------ Given records
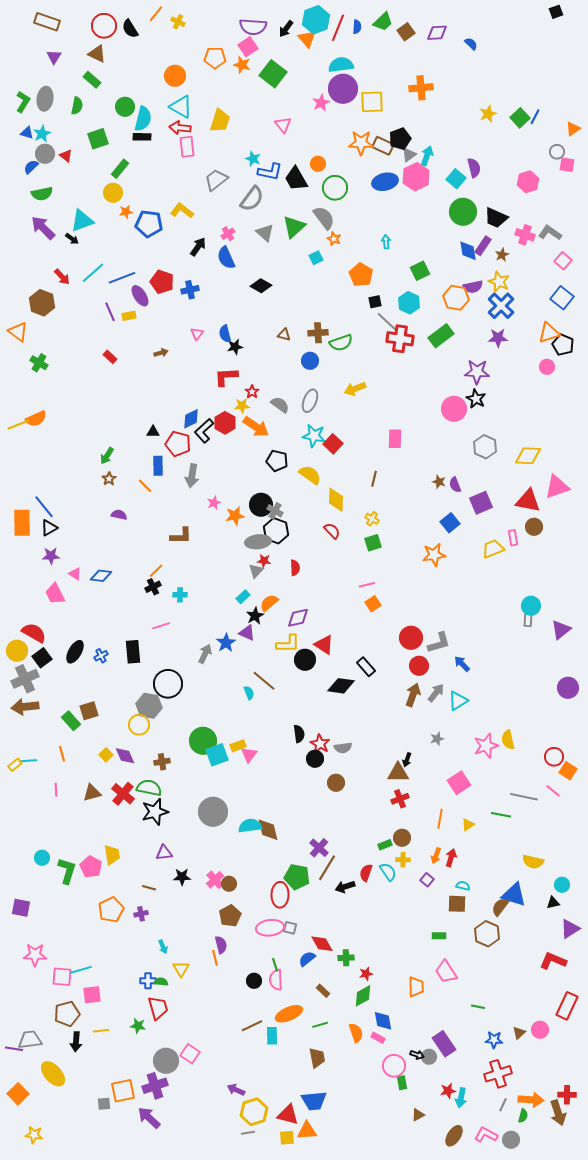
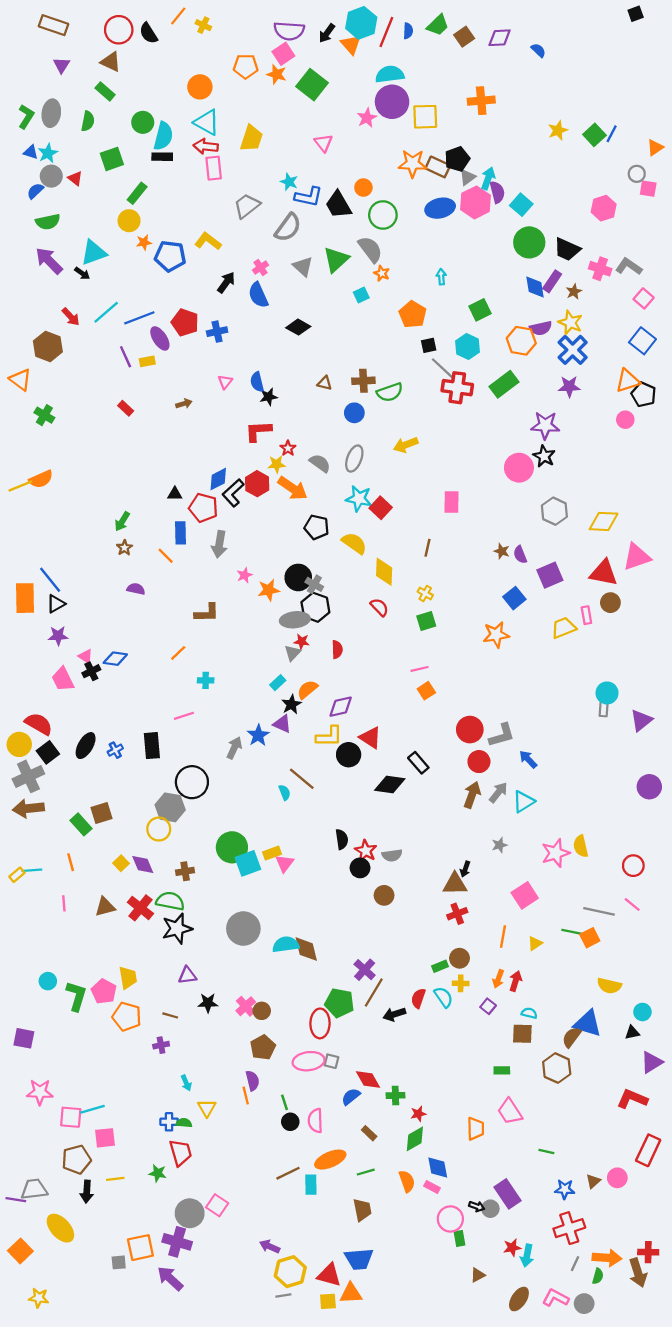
purple semicircle: (474, 168) -> (497, 192), moved
black cross: (153, 587) -> (91, 671), moved
orange square: (568, 771) -> (590, 938), moved, turned 30
orange pentagon: (111, 910) -> (127, 1017), moved, turned -30
green line: (275, 965) -> (285, 1102), moved
purple cross: (155, 1086) -> (177, 1242), turned 35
------------
Exercise aim: In full and without change, repeat the material above, minus the pictures.

Response to this task:
purple semicircle: (474, 168) -> (497, 192), moved
black cross: (153, 587) -> (91, 671), moved
orange square: (568, 771) -> (590, 938), moved, turned 30
orange pentagon: (111, 910) -> (127, 1017), moved, turned -30
green line: (275, 965) -> (285, 1102), moved
purple cross: (155, 1086) -> (177, 1242), turned 35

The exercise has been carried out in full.